Synthetic shape transformation data
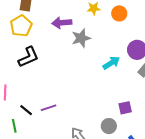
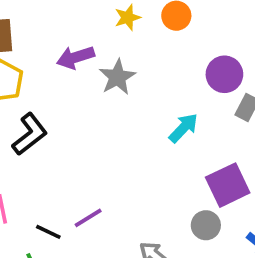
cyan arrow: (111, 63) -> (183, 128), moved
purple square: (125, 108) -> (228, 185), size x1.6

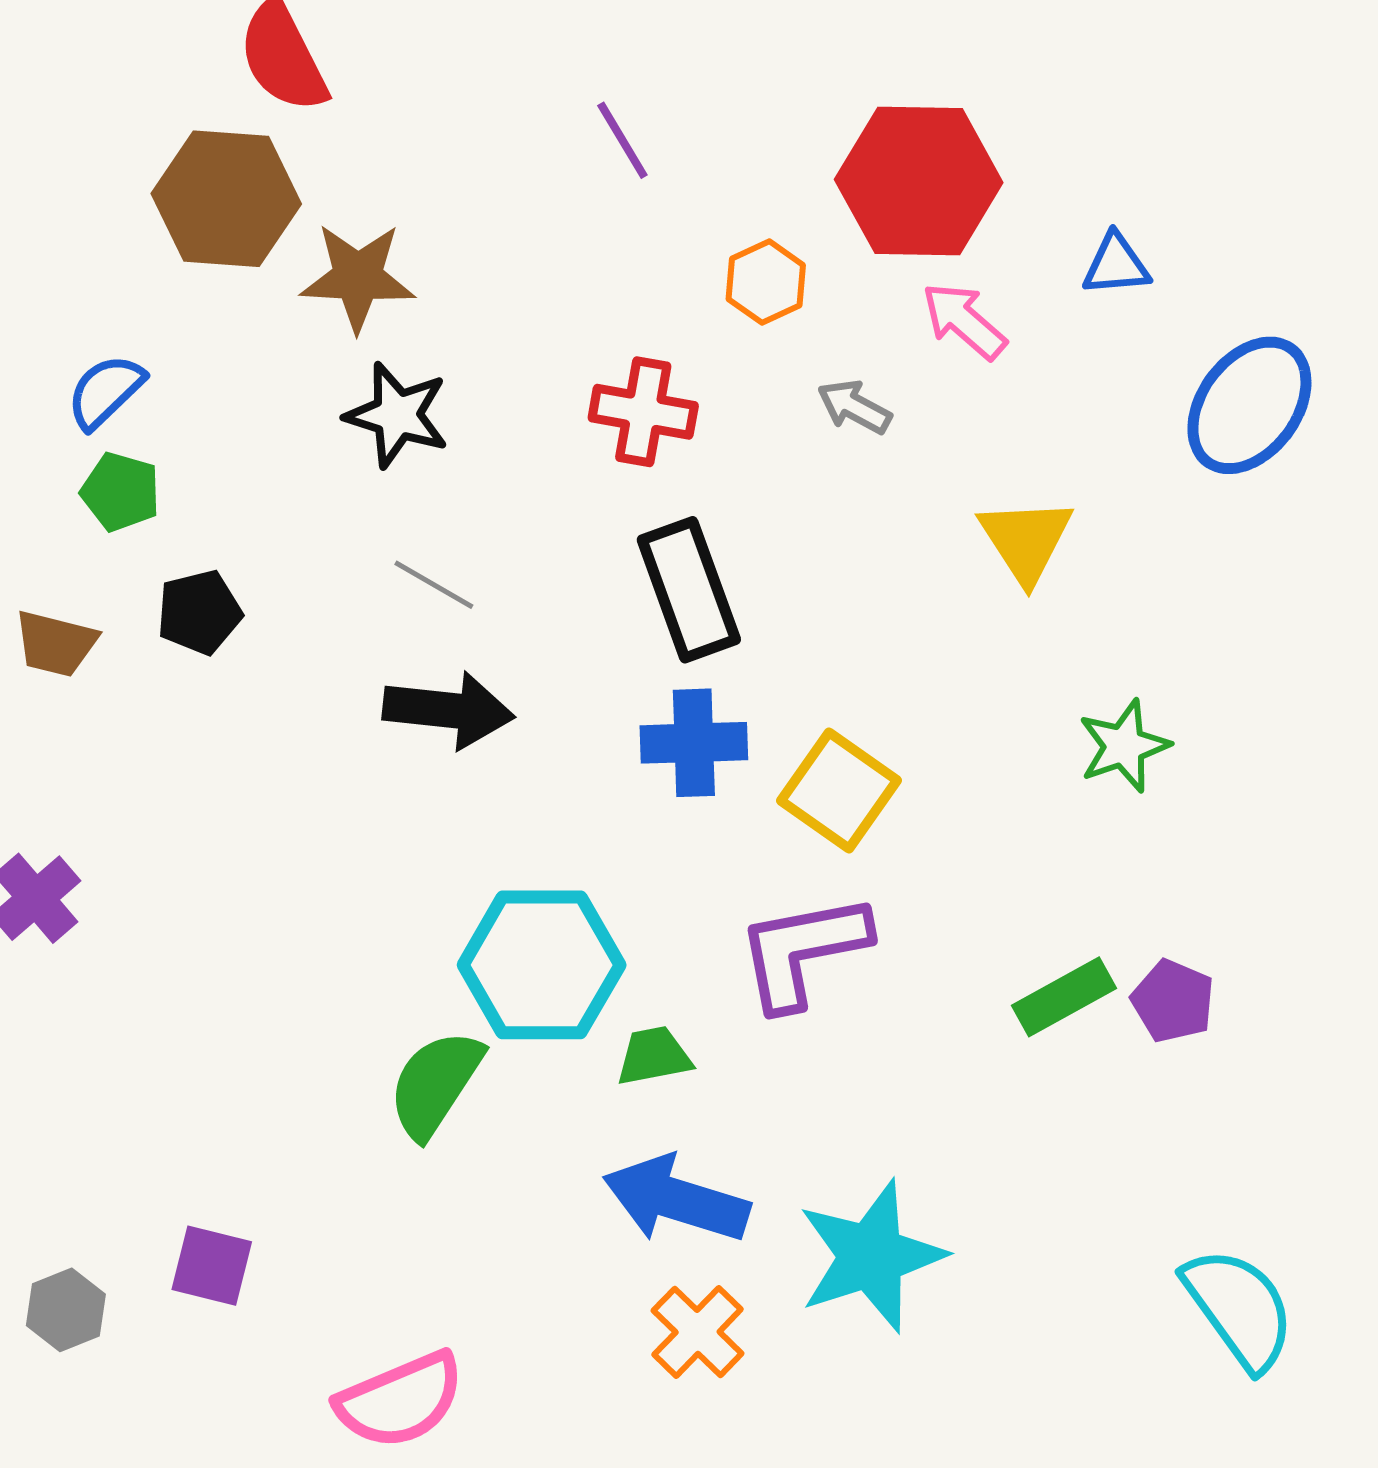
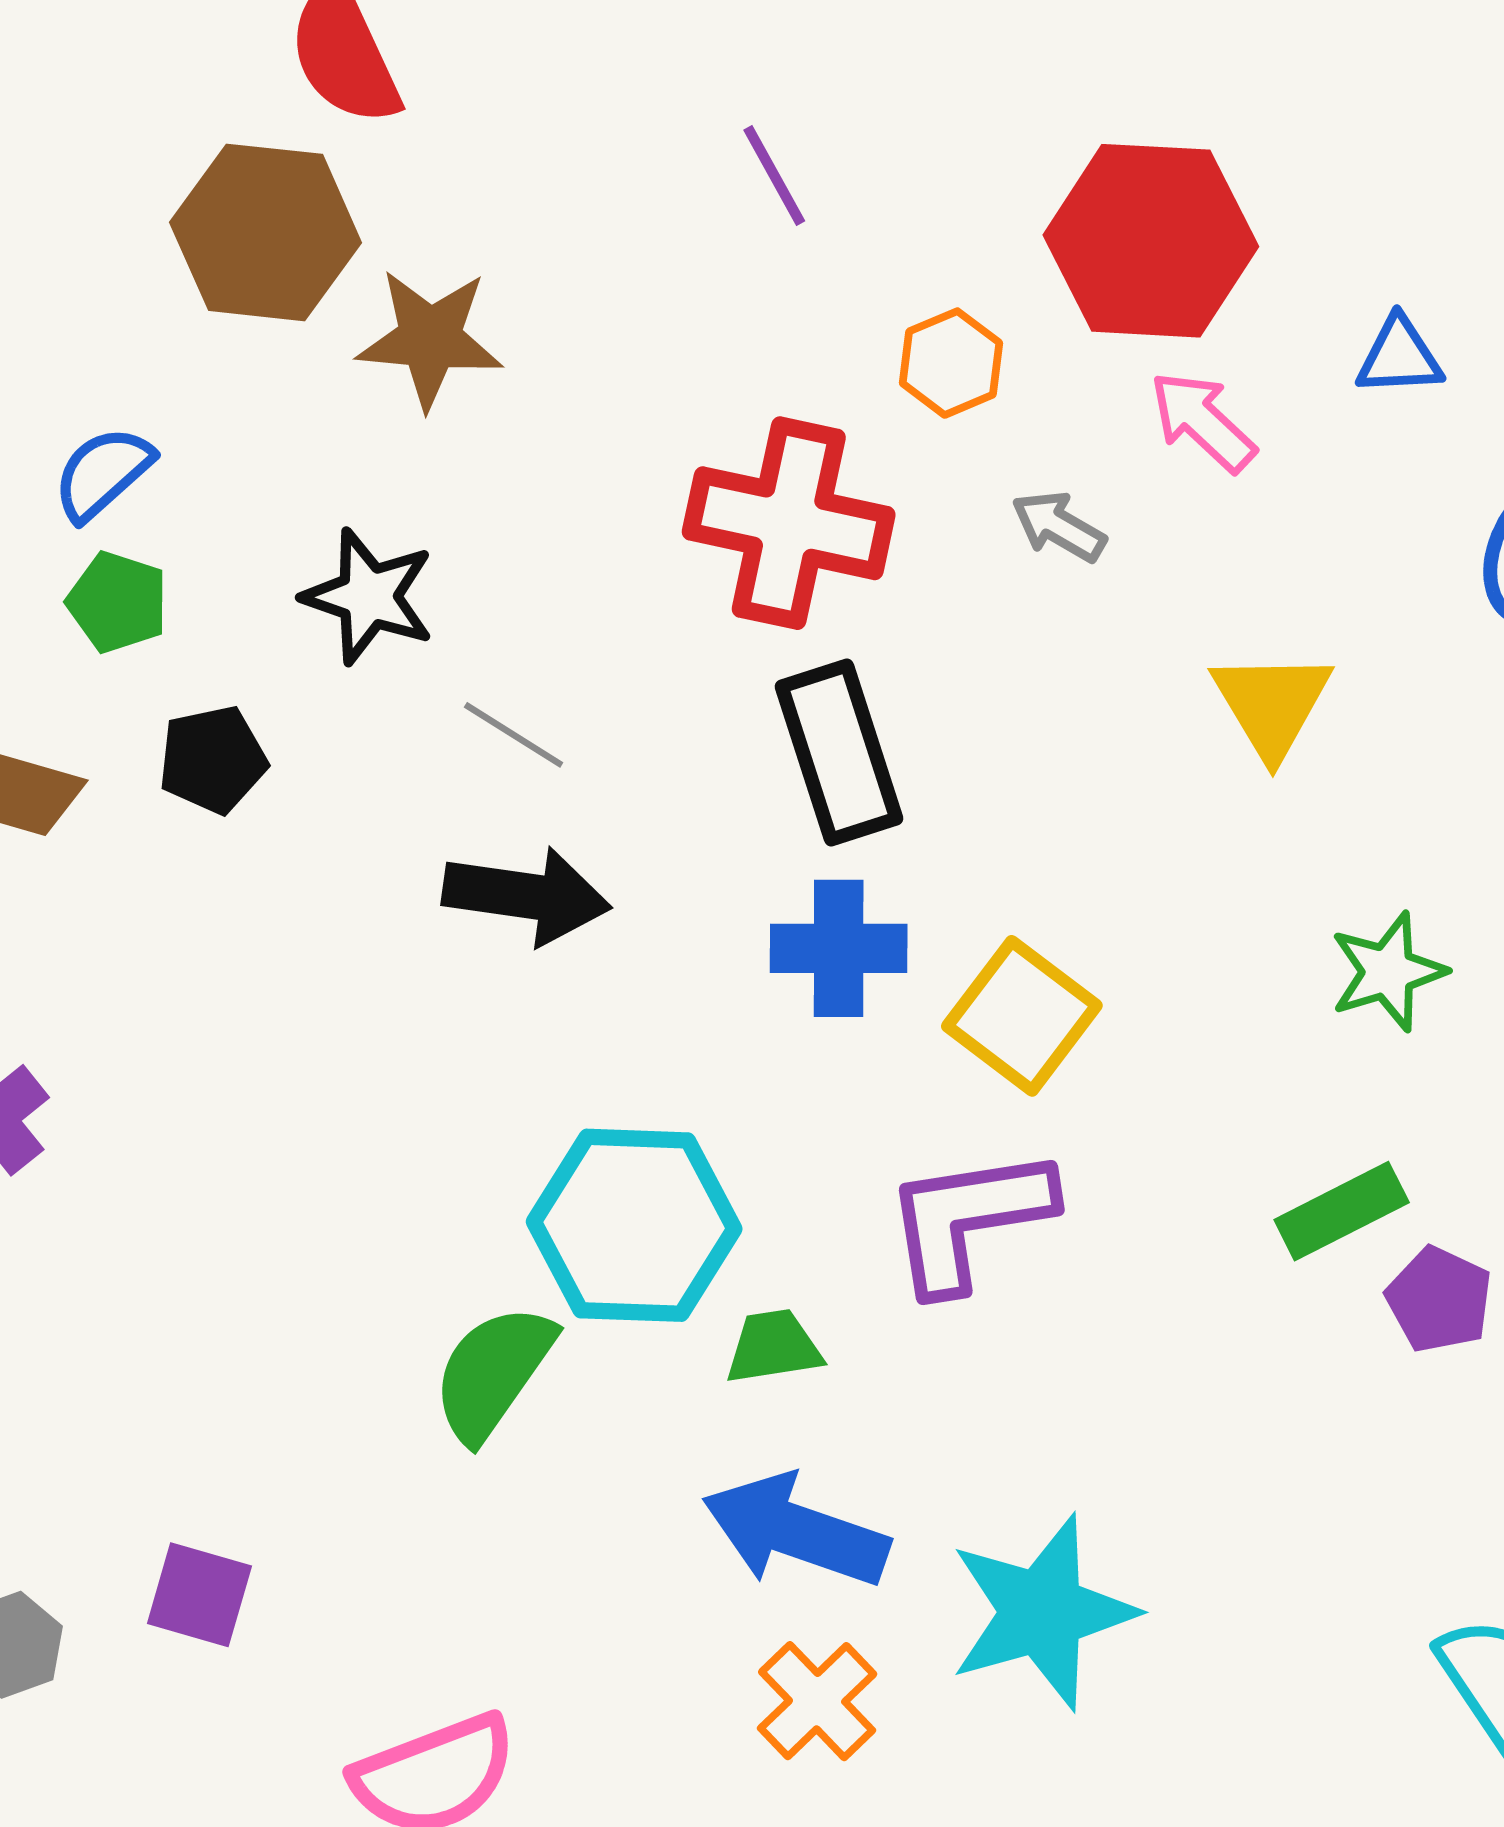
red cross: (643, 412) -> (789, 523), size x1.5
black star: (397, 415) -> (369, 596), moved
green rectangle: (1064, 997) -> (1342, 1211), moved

EXERCISE DIRECTIONS -> The copy should begin at the line containing "purple square: (125, 108)" and end at the last line of the data above; please restate those lines word for word without the pictures.

SOLUTION TO THIS TASK ->
purple square: (125, 108) -> (228, 185), size x1.6

red cross: (643, 412) -> (789, 523), size x1.5
black star: (397, 415) -> (369, 596), moved
green rectangle: (1064, 997) -> (1342, 1211), moved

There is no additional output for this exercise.